→ **Task prompt**
The answer should be each line of the records that contains the word "rufupenox"; please copy them all.

==== Data provided

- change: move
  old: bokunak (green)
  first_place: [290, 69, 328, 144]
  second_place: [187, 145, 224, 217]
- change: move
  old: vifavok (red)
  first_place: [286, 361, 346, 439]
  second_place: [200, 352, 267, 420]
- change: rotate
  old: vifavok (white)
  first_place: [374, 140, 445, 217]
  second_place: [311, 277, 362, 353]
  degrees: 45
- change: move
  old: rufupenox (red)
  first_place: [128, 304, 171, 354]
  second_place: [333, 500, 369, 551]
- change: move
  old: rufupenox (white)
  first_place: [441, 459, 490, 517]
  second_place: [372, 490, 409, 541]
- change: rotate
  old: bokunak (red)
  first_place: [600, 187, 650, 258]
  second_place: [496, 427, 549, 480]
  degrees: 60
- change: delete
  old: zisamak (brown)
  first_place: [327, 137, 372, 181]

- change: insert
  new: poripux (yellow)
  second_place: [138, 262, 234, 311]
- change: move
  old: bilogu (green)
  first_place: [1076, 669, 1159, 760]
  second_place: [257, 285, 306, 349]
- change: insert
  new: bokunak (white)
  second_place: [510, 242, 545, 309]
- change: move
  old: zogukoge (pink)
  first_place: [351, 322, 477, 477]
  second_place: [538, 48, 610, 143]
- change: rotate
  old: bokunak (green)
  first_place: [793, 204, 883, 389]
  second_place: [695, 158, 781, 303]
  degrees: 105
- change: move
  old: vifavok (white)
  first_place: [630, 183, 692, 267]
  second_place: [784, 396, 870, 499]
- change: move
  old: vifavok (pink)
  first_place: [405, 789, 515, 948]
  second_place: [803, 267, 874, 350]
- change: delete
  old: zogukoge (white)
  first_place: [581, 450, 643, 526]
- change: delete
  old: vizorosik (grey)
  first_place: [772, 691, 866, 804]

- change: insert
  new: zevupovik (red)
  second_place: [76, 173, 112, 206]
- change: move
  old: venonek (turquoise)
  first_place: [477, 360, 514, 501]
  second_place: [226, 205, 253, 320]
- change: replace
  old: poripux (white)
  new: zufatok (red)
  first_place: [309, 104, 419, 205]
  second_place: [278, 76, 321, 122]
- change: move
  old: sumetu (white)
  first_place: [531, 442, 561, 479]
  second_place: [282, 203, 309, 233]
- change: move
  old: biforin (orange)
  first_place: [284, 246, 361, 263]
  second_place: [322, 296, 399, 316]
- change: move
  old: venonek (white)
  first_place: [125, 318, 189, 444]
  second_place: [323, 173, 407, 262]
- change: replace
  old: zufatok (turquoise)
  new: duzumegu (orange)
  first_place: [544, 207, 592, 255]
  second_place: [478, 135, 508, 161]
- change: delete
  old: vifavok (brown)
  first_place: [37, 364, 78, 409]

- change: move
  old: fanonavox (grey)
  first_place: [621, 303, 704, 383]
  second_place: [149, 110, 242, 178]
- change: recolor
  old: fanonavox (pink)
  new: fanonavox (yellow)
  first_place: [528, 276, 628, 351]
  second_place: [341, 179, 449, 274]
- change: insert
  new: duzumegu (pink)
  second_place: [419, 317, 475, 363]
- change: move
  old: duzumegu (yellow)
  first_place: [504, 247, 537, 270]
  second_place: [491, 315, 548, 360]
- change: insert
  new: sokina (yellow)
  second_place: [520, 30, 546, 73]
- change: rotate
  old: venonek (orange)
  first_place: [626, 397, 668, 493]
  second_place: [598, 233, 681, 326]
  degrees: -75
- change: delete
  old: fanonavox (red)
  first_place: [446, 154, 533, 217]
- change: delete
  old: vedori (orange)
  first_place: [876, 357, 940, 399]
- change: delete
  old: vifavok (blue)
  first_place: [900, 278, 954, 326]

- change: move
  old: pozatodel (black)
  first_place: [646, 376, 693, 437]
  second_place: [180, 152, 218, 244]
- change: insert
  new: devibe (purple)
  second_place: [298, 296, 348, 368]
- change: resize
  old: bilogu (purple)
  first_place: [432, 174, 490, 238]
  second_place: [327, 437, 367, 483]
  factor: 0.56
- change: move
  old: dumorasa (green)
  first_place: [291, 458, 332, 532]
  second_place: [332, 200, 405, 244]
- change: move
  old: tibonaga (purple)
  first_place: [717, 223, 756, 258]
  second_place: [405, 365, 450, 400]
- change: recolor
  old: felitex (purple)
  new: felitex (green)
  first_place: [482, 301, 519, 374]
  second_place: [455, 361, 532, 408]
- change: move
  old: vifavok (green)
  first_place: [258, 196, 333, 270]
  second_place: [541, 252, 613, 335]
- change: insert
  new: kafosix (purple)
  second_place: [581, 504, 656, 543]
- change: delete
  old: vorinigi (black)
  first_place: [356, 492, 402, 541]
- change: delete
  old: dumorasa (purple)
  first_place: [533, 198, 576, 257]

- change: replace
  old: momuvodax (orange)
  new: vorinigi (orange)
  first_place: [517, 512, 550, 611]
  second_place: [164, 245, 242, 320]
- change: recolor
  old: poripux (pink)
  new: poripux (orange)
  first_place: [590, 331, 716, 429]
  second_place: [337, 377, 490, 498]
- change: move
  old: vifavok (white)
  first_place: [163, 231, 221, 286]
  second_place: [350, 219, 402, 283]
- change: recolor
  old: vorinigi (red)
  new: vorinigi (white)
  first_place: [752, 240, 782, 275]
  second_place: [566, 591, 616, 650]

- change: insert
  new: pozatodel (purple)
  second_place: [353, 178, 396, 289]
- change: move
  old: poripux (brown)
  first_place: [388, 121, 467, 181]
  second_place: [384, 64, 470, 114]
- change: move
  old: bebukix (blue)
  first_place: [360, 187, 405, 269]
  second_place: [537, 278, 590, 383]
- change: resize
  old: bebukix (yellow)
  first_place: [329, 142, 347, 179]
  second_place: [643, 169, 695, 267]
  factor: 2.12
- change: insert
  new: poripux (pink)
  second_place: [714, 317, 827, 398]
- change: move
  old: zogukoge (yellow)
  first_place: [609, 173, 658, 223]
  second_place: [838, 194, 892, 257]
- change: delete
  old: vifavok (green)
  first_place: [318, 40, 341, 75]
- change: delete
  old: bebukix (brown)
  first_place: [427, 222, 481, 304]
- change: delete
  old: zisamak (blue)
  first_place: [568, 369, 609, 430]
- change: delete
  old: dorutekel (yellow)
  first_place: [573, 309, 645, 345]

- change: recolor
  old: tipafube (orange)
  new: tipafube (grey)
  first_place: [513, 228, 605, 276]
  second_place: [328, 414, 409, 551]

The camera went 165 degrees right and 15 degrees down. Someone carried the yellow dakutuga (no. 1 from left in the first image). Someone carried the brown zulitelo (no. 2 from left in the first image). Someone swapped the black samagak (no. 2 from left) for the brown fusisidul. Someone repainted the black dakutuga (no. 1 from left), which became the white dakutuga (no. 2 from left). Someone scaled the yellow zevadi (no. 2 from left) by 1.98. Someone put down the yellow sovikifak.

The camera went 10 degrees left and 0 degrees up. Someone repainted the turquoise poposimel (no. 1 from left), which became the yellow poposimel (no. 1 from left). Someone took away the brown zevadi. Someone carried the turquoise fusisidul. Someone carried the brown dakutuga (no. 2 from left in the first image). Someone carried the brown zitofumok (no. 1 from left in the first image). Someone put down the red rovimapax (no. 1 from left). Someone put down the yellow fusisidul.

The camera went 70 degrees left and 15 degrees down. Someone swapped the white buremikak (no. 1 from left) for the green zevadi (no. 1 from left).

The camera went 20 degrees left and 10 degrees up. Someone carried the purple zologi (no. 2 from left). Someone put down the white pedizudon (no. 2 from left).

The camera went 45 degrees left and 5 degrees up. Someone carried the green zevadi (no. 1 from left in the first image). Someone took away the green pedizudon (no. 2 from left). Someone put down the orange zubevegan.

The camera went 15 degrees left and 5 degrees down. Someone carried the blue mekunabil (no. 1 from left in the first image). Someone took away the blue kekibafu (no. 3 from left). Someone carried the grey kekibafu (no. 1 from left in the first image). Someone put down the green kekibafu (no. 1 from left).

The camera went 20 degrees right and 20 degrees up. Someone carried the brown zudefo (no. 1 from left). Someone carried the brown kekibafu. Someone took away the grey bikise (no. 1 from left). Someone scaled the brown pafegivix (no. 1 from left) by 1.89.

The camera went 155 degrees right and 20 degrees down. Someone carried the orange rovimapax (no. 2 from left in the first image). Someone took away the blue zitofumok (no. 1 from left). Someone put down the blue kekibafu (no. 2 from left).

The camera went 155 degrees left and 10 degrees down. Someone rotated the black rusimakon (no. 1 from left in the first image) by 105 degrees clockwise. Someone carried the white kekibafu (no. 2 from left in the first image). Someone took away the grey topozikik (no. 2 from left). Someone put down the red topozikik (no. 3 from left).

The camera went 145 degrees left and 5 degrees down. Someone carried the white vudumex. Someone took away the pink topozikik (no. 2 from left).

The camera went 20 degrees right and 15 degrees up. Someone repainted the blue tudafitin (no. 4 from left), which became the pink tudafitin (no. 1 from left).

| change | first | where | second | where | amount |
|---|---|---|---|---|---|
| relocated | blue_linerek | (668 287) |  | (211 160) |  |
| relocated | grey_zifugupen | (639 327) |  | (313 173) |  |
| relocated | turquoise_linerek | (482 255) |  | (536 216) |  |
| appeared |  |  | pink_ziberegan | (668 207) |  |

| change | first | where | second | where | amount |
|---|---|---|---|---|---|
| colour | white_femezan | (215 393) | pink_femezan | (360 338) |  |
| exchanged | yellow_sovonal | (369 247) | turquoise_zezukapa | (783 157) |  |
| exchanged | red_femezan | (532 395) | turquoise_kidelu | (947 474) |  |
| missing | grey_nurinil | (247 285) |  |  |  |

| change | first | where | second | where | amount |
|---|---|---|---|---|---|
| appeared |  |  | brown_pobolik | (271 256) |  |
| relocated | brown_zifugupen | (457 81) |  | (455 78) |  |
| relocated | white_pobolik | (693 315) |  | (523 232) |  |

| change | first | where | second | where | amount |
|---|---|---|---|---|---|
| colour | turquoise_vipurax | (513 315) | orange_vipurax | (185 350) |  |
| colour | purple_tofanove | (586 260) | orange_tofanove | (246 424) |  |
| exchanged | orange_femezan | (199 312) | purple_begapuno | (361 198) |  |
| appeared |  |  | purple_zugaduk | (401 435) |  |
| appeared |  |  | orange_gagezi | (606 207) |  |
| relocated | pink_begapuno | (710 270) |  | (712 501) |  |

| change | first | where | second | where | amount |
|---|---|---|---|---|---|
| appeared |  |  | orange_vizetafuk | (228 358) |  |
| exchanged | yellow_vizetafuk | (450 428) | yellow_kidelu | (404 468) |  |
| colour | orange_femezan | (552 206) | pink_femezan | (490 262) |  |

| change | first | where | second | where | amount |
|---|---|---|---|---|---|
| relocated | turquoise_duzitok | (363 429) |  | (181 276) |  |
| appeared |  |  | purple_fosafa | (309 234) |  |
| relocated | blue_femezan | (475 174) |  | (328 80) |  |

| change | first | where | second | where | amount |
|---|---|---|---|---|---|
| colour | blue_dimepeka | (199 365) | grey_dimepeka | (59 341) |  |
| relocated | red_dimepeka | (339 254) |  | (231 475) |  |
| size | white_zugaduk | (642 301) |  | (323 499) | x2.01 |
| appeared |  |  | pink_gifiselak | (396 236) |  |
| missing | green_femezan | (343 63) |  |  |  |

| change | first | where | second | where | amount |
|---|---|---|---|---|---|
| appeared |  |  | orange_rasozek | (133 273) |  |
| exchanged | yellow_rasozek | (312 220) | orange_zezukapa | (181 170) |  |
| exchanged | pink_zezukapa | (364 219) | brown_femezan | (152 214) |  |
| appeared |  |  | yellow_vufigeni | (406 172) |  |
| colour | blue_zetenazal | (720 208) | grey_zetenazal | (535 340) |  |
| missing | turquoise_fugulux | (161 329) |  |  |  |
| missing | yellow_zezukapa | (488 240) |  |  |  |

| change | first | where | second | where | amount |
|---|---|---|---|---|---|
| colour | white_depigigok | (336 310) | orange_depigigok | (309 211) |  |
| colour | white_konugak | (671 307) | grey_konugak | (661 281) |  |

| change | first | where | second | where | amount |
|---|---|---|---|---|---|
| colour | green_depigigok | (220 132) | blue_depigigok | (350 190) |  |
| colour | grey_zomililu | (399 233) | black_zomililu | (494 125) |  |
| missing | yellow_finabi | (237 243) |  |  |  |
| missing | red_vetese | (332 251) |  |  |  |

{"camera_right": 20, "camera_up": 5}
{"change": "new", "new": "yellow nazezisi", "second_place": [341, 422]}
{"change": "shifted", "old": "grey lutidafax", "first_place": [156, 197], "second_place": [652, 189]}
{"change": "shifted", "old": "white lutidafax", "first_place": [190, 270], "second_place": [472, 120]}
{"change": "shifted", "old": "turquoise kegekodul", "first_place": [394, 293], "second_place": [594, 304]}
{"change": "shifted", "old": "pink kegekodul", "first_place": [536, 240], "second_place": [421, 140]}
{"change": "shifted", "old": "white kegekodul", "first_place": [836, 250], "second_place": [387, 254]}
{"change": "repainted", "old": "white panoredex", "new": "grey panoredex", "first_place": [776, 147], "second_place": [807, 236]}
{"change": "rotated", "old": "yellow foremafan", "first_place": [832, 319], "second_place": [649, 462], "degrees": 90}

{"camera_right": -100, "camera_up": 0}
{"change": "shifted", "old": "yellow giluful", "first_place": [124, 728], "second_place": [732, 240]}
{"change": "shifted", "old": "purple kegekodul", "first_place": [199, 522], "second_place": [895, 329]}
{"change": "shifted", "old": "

========

→ **Result below**
  old: rufupenox (red)
  old: rufupenox (white)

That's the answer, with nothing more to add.